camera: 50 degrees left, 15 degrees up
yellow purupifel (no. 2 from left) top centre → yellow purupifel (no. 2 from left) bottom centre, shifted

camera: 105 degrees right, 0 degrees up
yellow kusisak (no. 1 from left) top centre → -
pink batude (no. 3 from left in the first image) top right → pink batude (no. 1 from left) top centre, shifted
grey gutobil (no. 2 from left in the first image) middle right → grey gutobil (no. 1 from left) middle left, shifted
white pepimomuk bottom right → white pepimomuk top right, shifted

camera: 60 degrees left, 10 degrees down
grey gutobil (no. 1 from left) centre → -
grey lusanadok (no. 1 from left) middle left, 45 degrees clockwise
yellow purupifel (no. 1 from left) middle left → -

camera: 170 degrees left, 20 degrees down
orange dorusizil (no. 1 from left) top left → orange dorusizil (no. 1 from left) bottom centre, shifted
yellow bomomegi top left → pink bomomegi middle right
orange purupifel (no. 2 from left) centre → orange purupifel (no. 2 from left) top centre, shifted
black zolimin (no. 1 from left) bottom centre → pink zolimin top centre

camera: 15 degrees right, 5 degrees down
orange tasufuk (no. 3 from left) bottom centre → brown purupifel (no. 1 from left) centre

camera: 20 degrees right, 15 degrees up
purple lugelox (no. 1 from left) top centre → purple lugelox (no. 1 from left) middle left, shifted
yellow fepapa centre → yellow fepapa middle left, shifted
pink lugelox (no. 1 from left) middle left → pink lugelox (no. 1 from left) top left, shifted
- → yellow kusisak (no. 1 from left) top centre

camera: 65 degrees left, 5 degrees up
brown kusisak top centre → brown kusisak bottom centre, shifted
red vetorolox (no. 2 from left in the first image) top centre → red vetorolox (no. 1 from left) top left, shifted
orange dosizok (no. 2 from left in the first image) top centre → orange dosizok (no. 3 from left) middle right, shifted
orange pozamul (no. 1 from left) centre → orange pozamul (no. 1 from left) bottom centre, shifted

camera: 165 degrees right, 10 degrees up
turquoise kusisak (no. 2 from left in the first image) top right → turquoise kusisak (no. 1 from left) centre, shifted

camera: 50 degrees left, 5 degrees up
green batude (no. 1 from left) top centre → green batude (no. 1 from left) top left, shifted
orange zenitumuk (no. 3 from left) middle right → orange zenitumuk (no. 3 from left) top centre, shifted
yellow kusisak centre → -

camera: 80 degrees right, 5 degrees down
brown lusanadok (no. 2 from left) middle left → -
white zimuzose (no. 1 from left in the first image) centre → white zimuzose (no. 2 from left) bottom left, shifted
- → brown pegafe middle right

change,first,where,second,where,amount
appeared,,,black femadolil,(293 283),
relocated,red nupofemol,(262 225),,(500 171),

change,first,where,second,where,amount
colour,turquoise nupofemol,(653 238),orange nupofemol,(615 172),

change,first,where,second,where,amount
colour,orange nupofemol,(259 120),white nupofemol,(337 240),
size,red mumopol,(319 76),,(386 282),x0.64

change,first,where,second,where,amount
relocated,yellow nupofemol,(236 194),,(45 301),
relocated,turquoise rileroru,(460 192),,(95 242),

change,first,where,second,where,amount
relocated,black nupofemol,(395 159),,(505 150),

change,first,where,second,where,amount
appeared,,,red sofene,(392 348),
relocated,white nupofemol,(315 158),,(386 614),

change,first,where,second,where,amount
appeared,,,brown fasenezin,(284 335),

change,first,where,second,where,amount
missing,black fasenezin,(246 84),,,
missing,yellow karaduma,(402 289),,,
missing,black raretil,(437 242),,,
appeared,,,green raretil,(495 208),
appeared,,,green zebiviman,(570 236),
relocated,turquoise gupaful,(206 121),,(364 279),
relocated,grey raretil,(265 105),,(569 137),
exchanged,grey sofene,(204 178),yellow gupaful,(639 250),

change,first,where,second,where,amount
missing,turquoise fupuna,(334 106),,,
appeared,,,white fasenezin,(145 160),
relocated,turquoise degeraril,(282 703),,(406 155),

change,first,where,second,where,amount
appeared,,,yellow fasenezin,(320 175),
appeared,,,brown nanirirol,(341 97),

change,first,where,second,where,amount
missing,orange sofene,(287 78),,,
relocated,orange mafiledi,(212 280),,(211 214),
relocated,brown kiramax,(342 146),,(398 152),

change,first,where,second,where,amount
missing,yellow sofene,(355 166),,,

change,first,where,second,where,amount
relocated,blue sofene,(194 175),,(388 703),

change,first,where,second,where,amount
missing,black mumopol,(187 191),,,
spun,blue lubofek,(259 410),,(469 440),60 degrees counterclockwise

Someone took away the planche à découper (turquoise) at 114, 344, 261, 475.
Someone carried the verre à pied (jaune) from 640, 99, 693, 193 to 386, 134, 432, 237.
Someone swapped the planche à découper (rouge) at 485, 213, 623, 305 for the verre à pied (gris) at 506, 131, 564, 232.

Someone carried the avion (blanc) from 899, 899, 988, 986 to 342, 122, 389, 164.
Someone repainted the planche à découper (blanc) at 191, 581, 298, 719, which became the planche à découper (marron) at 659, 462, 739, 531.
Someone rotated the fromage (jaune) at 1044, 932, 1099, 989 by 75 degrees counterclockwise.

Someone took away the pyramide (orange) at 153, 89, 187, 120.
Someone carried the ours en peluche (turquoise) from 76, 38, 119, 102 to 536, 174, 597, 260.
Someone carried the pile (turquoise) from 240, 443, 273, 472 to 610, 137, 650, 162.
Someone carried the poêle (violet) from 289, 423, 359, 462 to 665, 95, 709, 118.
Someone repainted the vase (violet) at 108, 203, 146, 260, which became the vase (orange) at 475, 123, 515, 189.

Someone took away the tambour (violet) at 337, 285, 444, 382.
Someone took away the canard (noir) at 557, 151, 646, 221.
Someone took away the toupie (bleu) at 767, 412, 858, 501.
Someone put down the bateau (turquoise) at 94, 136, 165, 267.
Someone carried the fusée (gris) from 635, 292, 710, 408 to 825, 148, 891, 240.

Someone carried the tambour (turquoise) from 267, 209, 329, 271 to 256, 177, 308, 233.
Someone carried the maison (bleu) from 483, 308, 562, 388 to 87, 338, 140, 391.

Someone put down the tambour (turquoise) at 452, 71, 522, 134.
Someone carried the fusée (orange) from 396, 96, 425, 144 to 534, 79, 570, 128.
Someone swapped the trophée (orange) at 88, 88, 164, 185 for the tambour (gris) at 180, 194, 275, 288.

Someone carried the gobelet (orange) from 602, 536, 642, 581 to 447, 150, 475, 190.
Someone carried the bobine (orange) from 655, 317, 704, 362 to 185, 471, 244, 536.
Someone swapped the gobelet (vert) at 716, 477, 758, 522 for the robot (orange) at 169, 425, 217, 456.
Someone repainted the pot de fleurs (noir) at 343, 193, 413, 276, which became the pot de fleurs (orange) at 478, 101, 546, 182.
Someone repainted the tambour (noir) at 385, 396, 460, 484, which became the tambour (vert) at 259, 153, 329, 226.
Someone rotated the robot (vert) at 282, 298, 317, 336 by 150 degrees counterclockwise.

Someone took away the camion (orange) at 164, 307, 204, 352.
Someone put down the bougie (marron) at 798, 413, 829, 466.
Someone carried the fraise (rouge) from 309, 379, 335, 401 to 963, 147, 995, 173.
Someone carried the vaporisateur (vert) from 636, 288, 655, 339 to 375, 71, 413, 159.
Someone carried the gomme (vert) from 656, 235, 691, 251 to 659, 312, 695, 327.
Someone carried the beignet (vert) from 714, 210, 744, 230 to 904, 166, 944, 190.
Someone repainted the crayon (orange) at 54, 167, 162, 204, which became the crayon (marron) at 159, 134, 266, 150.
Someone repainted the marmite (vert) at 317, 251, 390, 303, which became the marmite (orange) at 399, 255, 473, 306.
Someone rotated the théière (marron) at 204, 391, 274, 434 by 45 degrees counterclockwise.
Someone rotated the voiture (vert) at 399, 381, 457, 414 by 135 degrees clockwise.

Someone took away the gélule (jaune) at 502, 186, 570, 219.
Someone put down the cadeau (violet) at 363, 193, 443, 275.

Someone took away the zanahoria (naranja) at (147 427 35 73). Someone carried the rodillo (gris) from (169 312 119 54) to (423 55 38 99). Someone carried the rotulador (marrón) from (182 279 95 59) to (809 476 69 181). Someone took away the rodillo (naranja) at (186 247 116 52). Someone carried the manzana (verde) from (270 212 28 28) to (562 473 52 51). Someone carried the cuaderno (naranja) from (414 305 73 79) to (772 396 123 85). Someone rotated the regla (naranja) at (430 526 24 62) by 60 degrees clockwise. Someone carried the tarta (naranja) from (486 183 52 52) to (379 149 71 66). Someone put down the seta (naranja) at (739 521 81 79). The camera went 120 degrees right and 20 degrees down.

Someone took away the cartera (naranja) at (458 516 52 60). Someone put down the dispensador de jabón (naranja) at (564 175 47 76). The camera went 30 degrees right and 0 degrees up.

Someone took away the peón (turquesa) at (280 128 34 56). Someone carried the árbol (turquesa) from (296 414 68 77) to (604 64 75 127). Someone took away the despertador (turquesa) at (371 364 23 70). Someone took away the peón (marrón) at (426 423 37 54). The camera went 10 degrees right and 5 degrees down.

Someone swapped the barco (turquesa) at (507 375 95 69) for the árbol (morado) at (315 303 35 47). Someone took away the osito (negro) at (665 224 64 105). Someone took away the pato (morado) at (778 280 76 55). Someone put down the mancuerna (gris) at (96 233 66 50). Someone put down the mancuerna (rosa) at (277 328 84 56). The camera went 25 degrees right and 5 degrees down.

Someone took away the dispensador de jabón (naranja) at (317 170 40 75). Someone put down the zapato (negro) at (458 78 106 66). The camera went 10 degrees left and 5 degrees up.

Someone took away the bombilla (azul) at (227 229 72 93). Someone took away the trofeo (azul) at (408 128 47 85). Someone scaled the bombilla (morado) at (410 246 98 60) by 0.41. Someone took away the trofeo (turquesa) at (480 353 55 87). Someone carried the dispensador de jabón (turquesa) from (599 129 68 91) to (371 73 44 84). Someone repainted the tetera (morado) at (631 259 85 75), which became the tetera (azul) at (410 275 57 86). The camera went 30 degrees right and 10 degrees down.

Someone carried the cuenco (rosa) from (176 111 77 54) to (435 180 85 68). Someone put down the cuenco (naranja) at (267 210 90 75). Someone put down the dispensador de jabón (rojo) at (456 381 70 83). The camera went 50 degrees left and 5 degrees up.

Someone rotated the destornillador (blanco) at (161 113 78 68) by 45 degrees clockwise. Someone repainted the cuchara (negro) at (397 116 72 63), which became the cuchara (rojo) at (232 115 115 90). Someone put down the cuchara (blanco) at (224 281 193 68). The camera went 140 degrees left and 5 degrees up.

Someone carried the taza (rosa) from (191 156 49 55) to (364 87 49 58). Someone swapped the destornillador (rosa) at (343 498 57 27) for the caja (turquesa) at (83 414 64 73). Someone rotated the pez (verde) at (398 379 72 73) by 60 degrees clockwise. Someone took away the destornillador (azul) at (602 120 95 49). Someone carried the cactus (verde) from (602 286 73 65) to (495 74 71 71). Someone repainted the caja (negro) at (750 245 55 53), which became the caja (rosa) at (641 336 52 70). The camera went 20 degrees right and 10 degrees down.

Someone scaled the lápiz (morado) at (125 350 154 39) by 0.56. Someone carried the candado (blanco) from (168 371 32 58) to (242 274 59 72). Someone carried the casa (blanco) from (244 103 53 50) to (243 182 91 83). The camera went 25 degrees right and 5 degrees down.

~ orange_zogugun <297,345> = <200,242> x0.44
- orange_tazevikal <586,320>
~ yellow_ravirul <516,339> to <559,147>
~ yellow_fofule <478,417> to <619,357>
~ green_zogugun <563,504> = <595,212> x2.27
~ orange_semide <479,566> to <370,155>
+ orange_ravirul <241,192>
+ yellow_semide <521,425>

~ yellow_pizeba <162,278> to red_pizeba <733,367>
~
================
Task objective -
Working from the data above, extract solely the lines from the one containing "Someone took away the planche" through the one containing "Someone carried the verre", exactly as they appear, both included.

Written response -
Someone took away the planche à découper (turquoise) at 114, 344, 261, 475.
Someone carried the verre à pied (jaune) from 640, 99, 693, 193 to 386, 134, 432, 237.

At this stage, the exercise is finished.